◆ **Work order**
Return all lines below containing the word "black".
__________________________________________________
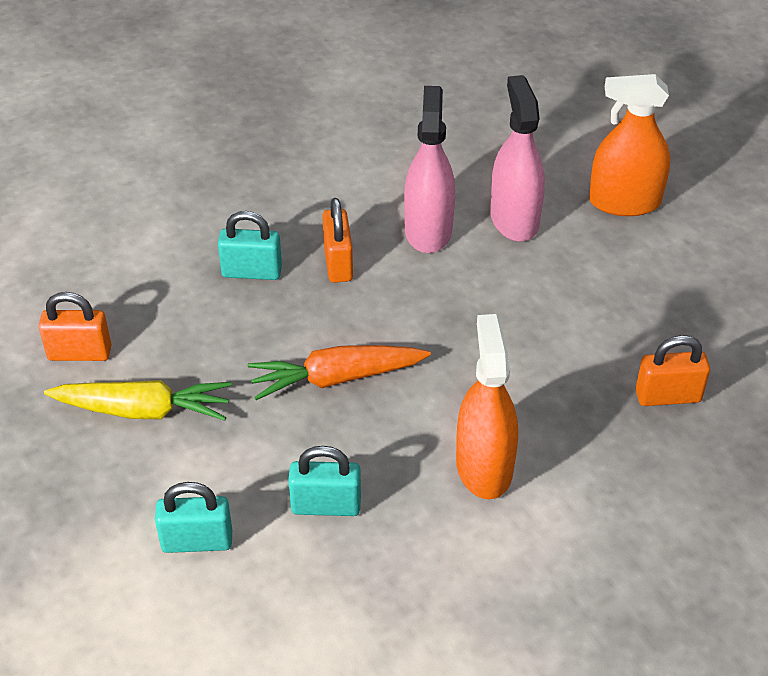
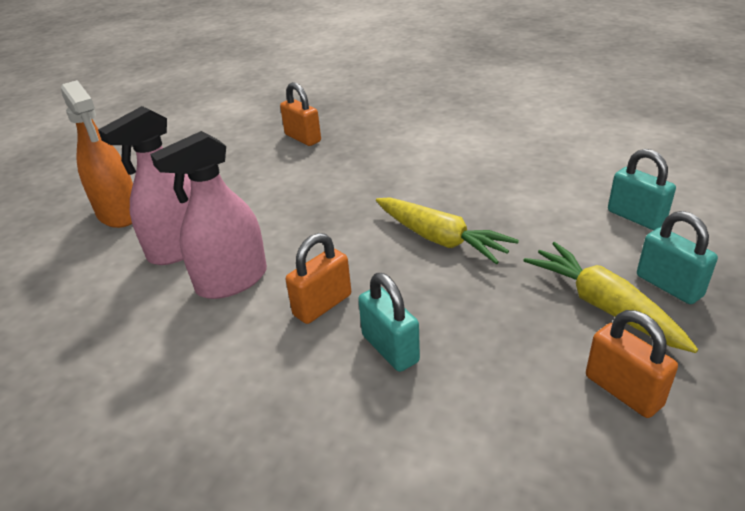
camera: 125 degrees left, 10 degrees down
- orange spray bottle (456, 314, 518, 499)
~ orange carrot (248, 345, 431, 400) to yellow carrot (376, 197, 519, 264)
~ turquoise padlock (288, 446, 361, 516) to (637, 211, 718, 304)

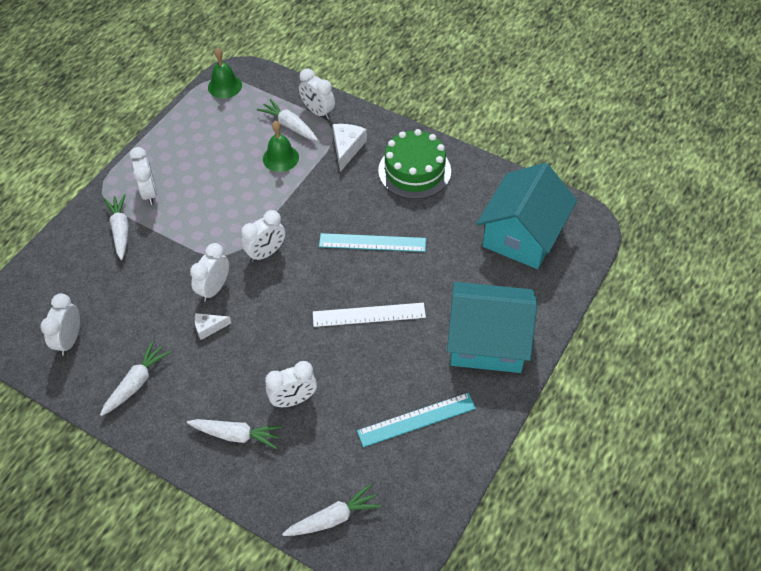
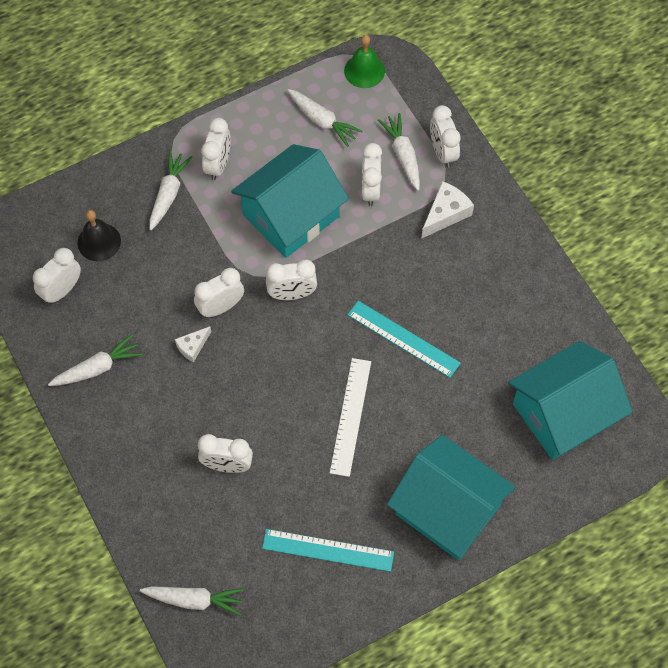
camera: 30 degrees right, 10 degrees up
~ green bell (263, 121, 299, 172) to white clock (362, 143, 382, 206)
- green cake (378, 129, 451, 199)
~ white ruler (313, 303, 426, 327) = (330, 358, 371, 477) 75 degrees clockwise
~ white cheese (195, 313, 231, 340) = (175, 326, 211, 363) 60 degrees counterclockwise
~ white carrot (187, 419, 282, 449) to (287, 89, 362, 147)
+ turquoise house (231, 144, 349, 258)
+ black bell (78, 210, 121, 261)

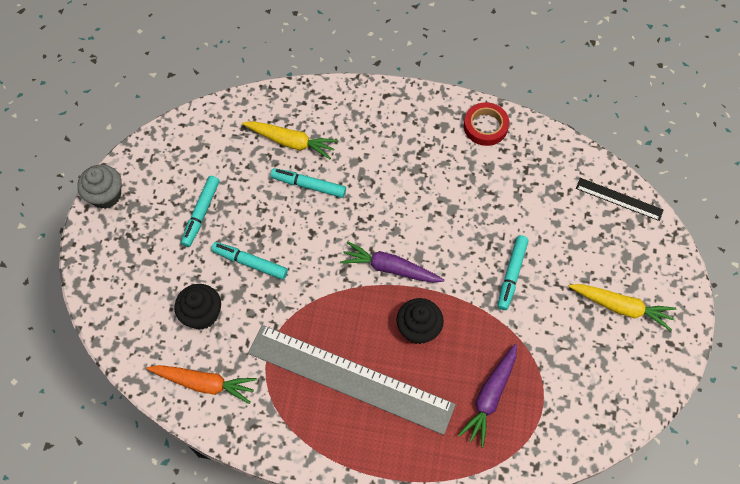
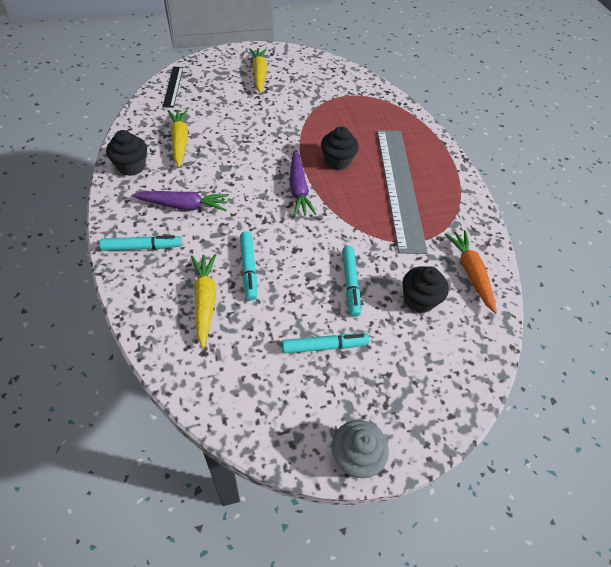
camera: 120 degrees left, 10 degrees down
~ red tape (464, 102, 509, 146) to black cupcake (106, 130, 147, 176)
~ turquoise marker (498, 235, 528, 310) to (99, 235, 182, 251)
~ purple carrot (458, 344, 517, 447) to (132, 191, 229, 211)
+ yellow carrot (168, 109, 188, 167)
__________________________________________________
◆ **Reply**
+ black bell (78, 210, 121, 261)
~ red tape (464, 102, 509, 146) to black cupcake (106, 130, 147, 176)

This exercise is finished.